### What the exercise asks
Look through the records and copy each line that has "watering" in it.

[Scene comparison data]
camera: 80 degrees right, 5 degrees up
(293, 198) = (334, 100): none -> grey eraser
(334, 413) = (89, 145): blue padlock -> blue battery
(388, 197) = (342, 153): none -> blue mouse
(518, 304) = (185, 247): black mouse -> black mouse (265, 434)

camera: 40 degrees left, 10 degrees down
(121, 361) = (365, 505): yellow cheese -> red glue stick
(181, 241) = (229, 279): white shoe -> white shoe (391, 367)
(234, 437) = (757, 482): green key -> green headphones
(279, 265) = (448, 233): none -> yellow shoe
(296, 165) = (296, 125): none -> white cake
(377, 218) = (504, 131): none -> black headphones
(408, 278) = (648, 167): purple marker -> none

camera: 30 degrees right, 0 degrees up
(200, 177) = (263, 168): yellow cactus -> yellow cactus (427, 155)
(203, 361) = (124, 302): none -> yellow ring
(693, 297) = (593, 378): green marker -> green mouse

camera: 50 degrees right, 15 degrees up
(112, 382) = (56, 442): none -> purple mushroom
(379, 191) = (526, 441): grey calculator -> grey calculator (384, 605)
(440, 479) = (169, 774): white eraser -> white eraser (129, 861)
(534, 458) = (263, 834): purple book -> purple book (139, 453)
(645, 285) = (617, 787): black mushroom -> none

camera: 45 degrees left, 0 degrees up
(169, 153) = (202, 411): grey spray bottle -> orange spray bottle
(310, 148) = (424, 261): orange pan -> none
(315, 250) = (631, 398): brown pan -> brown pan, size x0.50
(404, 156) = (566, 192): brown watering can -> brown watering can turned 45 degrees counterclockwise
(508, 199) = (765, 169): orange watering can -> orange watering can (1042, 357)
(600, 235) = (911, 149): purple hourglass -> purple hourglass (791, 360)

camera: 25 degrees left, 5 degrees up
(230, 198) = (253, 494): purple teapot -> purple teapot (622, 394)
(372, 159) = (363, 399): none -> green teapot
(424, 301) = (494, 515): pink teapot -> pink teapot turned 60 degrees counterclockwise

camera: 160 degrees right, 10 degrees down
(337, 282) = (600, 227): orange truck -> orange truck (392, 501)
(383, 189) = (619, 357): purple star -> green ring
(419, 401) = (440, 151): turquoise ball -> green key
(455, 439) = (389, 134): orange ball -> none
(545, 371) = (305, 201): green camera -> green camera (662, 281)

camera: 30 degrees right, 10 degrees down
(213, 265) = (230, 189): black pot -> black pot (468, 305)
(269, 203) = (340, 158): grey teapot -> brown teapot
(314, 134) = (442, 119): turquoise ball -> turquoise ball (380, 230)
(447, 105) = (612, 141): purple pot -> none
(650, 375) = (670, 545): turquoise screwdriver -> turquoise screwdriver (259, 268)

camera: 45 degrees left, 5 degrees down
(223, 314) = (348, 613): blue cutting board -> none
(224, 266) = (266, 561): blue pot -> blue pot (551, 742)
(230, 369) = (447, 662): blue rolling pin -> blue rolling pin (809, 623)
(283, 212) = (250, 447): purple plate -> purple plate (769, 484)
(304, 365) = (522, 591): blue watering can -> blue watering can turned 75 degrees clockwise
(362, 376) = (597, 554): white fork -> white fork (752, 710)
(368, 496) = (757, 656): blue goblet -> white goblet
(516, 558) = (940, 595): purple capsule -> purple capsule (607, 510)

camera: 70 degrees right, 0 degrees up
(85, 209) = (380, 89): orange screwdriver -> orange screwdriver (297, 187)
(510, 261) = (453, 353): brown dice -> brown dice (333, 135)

### Exercise answer
(404, 156) = (566, 192): brown watering can -> brown watering can turned 45 degrees counterclockwise
(508, 199) = (765, 169): orange watering can -> orange watering can (1042, 357)
(304, 365) = (522, 591): blue watering can -> blue watering can turned 75 degrees clockwise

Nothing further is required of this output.